↓↓↓

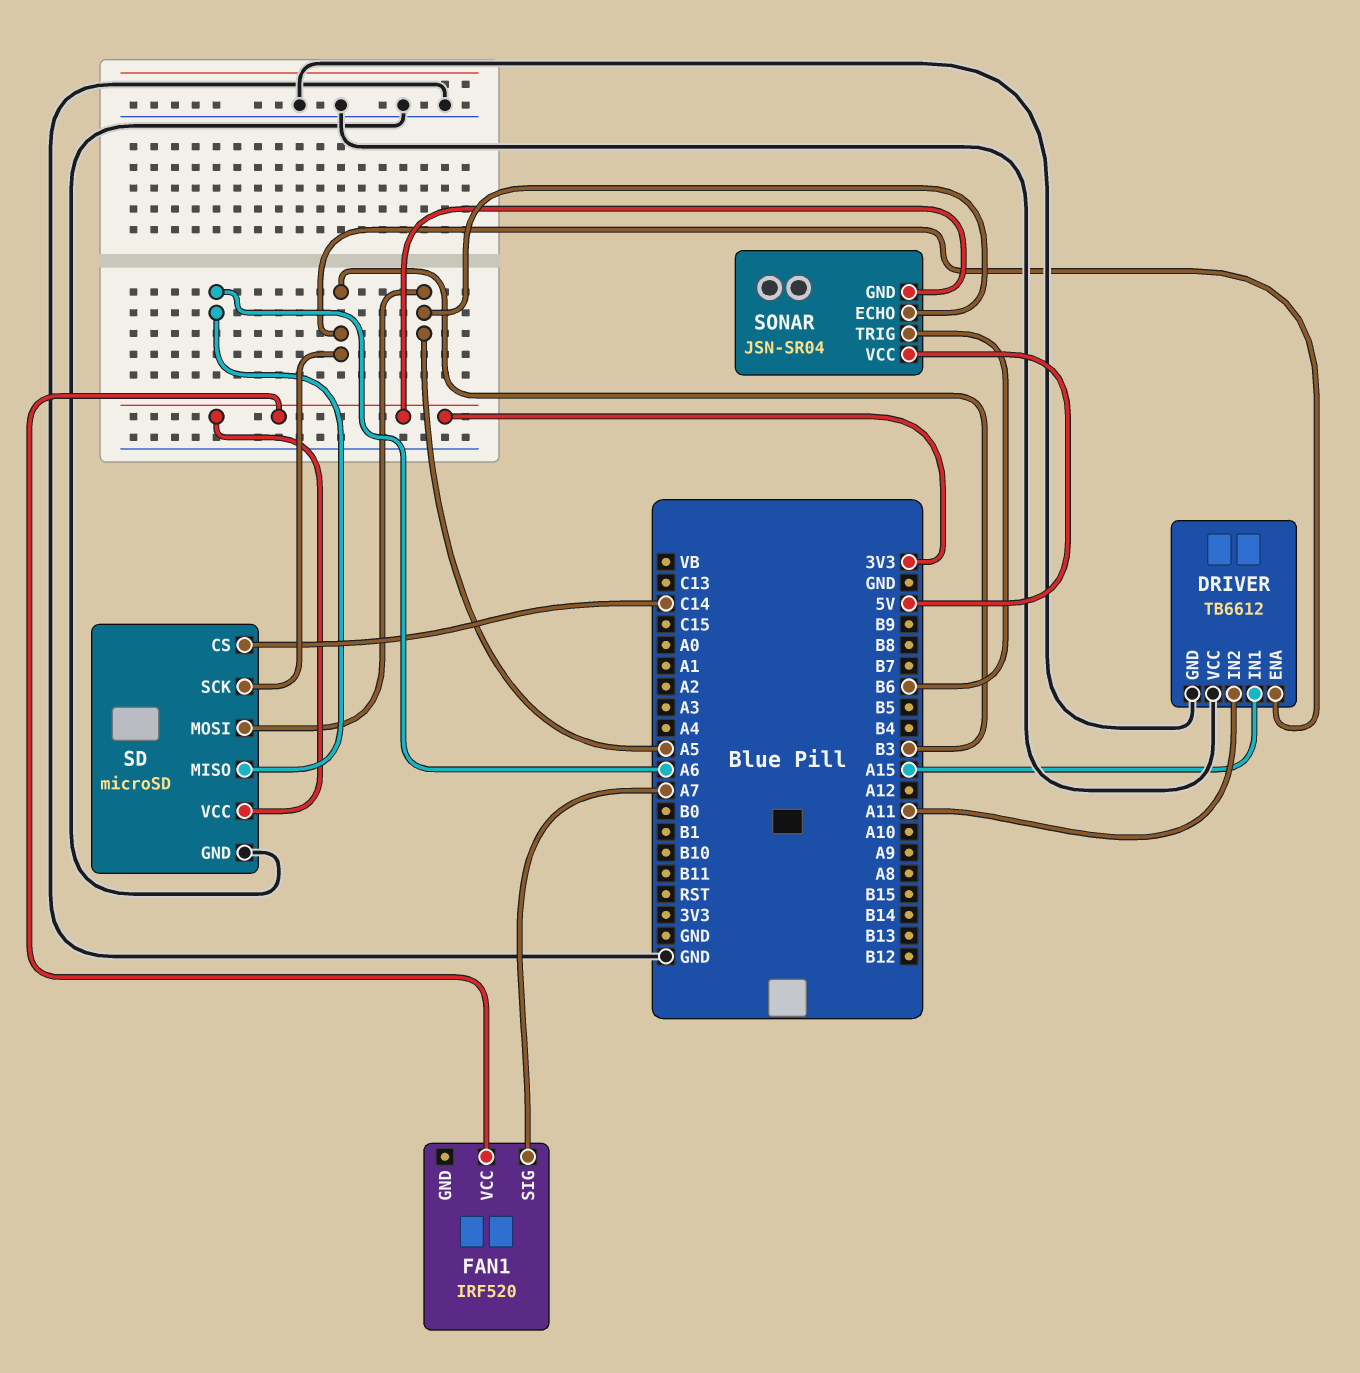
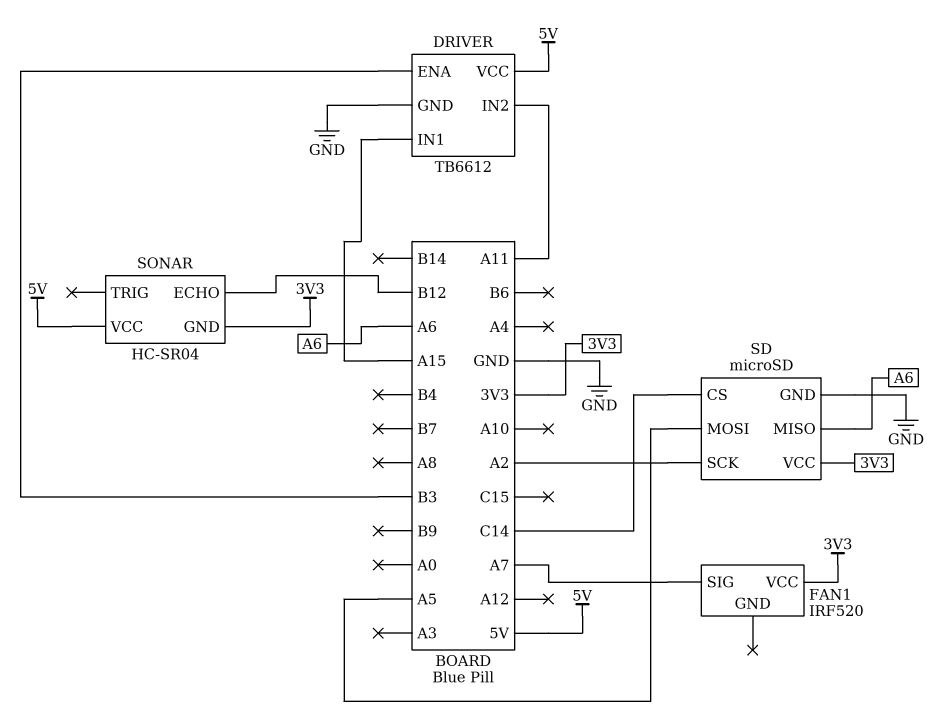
DRIVER pin VCC: GND -> 5V
SD pin SCK: B3 -> A2
SONAR: JSN-SR04 -> HC-SR04
SONAR pin ECHO: A5 -> B12
SONAR pin TRIG: B6 -> none

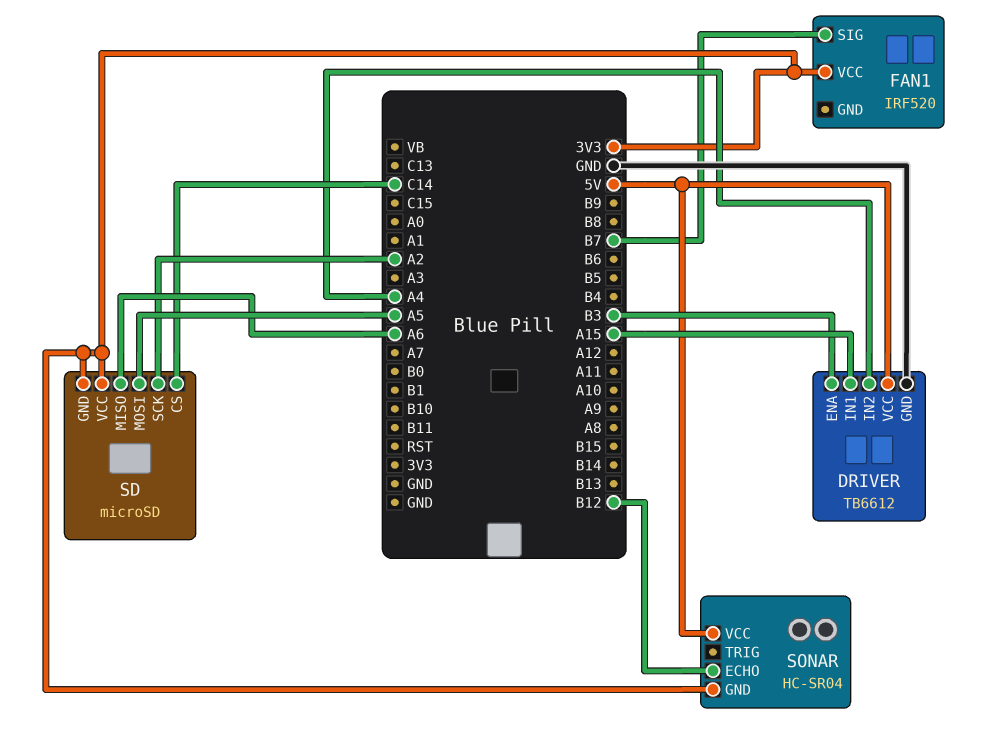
DRIVER pin IN2: A11 -> A4
FAN1 pin SIG: A7 -> B7
SD pin GND: GND -> 3V3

↑↑↑

Tally the lines in the listing that hold the string "SONAR"; your reply is that total alone.

> _SOLUTION TO THIS EXERCISE_
3